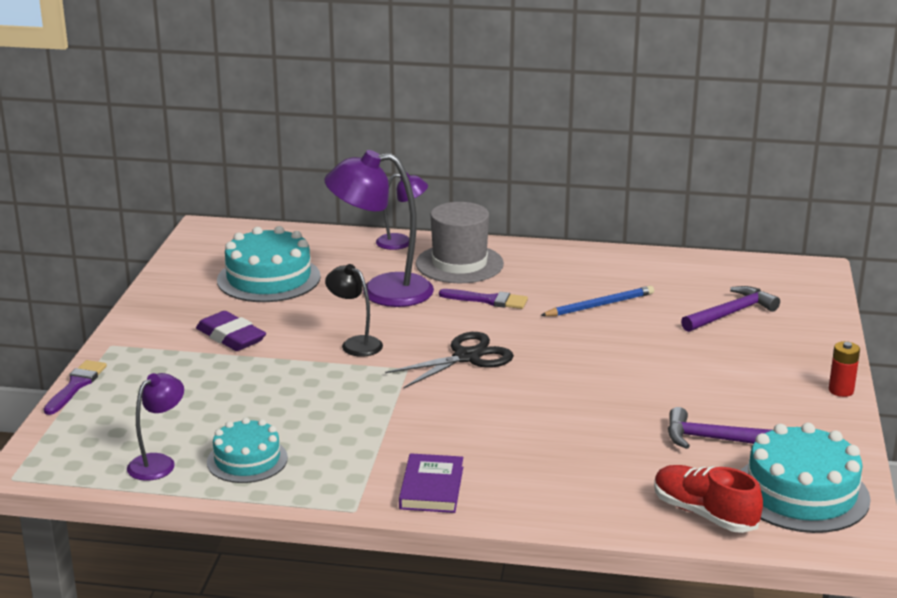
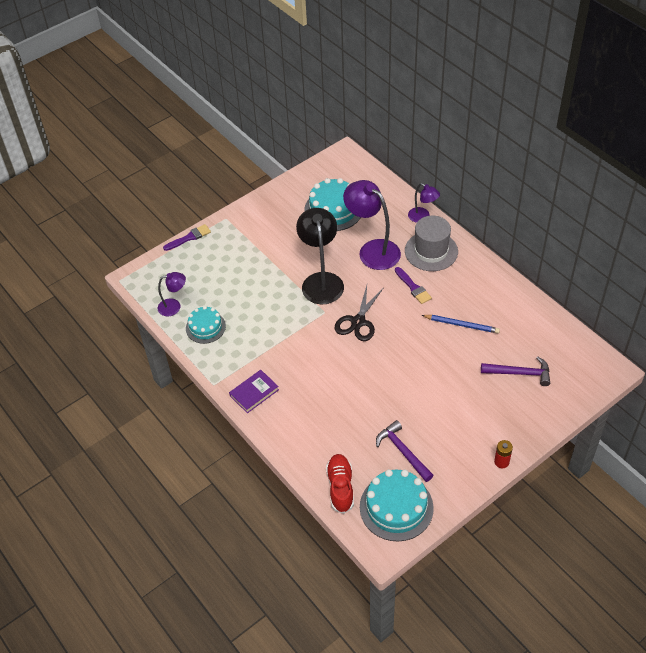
camera: 45 degrees right, 25 degrees up
(231, 337) = (276, 243): purple eraser -> none
(355, 344) = (321, 281): black lamp -> black lamp, size x1.86
(467, 357) = (358, 322): black scissors -> black scissors turned 105 degrees clockwise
※
The problem | Retype the lines of the material from the one containing "(355, 344) = (321, 281): black" through the last line, exactly, and give no other lines.

Solution below |
(355, 344) = (321, 281): black lamp -> black lamp, size x1.86
(467, 357) = (358, 322): black scissors -> black scissors turned 105 degrees clockwise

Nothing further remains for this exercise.